--- BEGIN ---
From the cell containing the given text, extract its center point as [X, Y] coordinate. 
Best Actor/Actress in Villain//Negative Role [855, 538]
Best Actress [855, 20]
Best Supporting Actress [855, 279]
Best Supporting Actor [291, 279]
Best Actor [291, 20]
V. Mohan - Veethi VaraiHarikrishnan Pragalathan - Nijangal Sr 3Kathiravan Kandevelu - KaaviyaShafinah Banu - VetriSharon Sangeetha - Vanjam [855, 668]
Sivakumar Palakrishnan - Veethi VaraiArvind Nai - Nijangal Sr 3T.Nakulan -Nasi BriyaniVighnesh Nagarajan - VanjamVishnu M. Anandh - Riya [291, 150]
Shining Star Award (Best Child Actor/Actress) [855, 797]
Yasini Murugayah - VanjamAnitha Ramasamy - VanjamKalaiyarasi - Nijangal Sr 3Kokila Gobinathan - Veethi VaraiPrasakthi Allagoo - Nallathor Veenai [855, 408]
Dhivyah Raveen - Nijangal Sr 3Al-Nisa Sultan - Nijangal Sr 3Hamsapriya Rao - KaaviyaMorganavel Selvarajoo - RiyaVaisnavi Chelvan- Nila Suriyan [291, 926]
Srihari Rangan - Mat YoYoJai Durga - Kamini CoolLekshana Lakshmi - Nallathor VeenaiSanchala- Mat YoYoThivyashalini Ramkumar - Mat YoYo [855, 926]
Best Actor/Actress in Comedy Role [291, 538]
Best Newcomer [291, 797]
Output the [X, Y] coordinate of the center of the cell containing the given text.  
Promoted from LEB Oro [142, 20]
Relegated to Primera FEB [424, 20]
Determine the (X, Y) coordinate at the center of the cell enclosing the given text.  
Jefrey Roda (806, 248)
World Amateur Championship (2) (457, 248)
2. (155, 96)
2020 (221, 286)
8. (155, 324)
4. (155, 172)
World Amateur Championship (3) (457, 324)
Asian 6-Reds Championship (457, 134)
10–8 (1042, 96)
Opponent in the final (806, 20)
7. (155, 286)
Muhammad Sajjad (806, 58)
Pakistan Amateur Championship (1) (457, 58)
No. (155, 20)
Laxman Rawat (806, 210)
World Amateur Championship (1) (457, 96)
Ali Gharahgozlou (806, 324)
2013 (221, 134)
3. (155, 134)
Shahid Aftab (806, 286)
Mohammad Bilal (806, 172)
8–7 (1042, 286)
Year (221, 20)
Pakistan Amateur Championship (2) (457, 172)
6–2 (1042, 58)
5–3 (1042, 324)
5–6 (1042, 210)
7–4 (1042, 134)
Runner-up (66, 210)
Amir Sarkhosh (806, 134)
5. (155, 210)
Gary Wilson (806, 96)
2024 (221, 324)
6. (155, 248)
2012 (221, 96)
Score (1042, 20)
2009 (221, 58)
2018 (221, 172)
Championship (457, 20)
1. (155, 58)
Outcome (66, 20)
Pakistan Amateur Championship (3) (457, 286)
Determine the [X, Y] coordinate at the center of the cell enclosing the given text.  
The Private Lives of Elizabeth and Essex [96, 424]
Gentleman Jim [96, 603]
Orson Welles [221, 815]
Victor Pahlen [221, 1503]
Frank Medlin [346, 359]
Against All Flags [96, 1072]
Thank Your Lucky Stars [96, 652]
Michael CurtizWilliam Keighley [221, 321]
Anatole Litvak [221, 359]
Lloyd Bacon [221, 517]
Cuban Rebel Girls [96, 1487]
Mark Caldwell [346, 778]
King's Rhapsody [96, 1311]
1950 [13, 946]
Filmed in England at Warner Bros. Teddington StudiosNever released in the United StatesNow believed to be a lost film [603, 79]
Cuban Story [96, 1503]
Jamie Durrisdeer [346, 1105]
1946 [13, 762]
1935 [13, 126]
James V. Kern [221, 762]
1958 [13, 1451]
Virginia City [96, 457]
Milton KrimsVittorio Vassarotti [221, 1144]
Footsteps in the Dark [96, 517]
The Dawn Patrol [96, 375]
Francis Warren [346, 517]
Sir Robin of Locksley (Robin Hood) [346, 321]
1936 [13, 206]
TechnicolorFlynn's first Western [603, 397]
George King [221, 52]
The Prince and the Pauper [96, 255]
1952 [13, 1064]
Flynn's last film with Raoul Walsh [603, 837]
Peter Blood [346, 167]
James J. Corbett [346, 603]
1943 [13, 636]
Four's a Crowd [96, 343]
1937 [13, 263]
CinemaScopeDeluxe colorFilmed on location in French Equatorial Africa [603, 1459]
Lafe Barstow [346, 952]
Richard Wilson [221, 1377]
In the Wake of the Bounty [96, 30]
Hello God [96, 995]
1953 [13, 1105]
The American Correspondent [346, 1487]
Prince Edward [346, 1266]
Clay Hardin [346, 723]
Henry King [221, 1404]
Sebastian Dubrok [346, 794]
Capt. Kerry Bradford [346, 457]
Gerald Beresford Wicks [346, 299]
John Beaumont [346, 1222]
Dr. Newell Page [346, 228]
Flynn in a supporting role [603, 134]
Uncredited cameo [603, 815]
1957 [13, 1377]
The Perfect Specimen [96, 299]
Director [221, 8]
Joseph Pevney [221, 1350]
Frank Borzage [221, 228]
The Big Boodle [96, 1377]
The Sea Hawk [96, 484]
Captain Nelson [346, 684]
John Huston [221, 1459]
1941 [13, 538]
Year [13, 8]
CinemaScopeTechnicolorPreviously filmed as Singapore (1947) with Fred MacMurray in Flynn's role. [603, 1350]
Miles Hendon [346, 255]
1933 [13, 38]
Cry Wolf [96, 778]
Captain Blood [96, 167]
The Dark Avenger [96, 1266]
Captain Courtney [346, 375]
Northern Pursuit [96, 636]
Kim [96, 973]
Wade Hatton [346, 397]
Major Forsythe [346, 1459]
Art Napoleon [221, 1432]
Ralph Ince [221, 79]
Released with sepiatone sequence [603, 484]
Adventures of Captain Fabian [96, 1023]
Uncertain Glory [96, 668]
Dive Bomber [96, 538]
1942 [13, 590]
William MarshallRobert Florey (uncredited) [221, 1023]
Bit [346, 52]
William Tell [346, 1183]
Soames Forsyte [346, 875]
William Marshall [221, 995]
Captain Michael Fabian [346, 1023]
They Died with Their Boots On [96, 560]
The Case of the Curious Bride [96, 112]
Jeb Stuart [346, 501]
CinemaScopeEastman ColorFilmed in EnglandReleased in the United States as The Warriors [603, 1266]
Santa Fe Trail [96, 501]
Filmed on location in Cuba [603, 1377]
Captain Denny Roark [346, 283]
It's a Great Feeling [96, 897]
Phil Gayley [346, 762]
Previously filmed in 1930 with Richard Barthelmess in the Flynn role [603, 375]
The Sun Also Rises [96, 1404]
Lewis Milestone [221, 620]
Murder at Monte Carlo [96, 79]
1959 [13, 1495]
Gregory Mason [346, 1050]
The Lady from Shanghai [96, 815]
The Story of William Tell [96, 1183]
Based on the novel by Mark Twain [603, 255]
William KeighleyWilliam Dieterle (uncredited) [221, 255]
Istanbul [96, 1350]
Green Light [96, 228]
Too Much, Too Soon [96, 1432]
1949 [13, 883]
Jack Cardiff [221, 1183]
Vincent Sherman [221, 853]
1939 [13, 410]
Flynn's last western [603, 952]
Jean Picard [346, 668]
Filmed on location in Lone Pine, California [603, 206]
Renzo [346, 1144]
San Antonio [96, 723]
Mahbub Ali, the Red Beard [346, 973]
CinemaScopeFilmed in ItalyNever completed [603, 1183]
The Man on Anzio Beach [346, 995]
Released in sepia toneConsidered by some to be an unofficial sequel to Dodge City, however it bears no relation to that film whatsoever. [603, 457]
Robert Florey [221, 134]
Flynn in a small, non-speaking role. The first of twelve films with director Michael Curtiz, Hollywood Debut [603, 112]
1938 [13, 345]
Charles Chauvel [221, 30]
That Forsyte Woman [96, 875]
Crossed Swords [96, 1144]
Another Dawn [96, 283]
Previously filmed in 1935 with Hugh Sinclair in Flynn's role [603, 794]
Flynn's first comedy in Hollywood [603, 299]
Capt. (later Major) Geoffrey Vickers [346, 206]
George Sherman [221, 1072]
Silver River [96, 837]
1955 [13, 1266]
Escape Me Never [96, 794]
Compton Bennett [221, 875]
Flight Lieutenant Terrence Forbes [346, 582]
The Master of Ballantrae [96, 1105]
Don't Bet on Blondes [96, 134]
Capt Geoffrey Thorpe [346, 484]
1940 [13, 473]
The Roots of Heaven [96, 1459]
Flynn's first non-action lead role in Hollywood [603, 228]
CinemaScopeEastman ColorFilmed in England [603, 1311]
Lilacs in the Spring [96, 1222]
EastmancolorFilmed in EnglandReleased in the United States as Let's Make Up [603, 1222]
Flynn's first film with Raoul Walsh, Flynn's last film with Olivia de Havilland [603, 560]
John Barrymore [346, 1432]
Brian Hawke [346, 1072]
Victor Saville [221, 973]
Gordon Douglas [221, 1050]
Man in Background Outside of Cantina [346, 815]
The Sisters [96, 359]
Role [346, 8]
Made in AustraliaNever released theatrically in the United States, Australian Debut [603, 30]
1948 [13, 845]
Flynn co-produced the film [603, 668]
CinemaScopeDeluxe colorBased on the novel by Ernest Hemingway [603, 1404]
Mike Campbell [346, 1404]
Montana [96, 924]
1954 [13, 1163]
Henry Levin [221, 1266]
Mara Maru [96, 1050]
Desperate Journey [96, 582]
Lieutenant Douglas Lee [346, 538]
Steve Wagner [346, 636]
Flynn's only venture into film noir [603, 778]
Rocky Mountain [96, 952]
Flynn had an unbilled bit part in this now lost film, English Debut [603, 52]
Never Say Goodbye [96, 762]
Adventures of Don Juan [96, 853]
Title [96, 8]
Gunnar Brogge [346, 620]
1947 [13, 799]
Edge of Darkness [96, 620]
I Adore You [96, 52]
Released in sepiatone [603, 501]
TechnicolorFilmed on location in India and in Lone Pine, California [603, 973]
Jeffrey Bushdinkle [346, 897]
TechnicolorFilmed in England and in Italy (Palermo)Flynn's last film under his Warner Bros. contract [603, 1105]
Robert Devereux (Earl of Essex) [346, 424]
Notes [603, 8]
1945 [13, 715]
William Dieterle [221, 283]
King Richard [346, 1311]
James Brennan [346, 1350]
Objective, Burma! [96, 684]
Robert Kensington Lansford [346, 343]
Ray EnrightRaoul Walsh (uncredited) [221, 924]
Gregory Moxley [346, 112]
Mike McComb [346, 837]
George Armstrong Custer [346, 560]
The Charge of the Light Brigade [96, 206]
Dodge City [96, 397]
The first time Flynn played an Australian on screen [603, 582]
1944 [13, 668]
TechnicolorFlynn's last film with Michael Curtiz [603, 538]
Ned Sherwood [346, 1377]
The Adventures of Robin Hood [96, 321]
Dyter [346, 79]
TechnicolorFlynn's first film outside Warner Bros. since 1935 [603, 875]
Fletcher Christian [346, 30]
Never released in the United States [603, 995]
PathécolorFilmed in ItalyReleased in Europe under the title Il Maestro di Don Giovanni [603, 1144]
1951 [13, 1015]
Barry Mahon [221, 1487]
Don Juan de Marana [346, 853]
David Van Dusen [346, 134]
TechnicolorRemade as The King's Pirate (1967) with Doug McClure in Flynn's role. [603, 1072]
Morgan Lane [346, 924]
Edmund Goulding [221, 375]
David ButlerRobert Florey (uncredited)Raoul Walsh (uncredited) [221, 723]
--- END ---
• GIVEN REQUEST: Rewrite the data from its start through the line containing "Best Actor [291, 20]", changing "Supporting" to "Secondary" and keeping everything else the same.

• FINISHED ANSWER:
From the cell containing the given text, extract its center point as [X, Y] coordinate. 
Best Actor/Actress in Villain//Negative Role [855, 538]
Best Actress [855, 20]
Best Secondary Actress [855, 279]
Best Secondary Actor [291, 279]
Best Actor [291, 20]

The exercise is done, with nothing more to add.